## PROBLEMA PROPOSTO:
Conte quantas linhas dos itens abaixo contêm a sequência "each", diferenciando maiúsculas de minúsculas, e responda somente com o número.

## DADOS FORNECIDOS:
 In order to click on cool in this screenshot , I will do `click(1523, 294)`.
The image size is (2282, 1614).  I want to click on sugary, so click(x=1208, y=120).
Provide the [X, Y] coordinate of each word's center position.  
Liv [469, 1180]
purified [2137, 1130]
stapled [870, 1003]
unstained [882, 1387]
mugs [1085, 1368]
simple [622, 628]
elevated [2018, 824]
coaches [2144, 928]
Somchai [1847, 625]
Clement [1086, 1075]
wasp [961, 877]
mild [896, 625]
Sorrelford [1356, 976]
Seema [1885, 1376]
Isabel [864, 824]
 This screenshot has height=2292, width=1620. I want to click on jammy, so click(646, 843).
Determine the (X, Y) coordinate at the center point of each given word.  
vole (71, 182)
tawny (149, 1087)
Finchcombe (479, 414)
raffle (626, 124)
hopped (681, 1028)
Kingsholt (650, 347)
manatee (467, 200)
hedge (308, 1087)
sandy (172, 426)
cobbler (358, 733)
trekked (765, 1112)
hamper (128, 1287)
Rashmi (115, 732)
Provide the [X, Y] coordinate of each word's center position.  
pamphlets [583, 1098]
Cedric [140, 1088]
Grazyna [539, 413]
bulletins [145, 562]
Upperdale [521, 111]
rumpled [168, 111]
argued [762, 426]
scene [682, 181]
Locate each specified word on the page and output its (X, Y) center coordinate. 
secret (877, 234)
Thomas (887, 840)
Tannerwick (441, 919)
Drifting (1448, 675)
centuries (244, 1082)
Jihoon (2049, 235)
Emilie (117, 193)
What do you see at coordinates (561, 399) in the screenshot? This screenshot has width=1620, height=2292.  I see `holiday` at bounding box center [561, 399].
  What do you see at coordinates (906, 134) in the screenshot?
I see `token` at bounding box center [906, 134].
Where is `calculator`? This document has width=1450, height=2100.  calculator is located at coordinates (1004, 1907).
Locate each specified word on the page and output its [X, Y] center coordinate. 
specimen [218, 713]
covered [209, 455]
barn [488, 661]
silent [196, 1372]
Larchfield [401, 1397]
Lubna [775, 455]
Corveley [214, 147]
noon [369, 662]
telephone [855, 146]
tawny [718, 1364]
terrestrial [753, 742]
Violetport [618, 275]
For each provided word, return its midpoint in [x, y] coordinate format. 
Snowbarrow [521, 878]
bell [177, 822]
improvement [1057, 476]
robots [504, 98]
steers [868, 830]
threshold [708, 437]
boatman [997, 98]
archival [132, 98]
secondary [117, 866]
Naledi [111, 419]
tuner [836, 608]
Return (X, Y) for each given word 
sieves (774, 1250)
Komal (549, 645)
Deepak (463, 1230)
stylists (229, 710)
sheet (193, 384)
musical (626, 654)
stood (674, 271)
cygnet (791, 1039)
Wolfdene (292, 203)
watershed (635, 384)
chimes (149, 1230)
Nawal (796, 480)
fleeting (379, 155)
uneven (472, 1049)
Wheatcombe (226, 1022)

## RESPOSTA ESCRITA:
7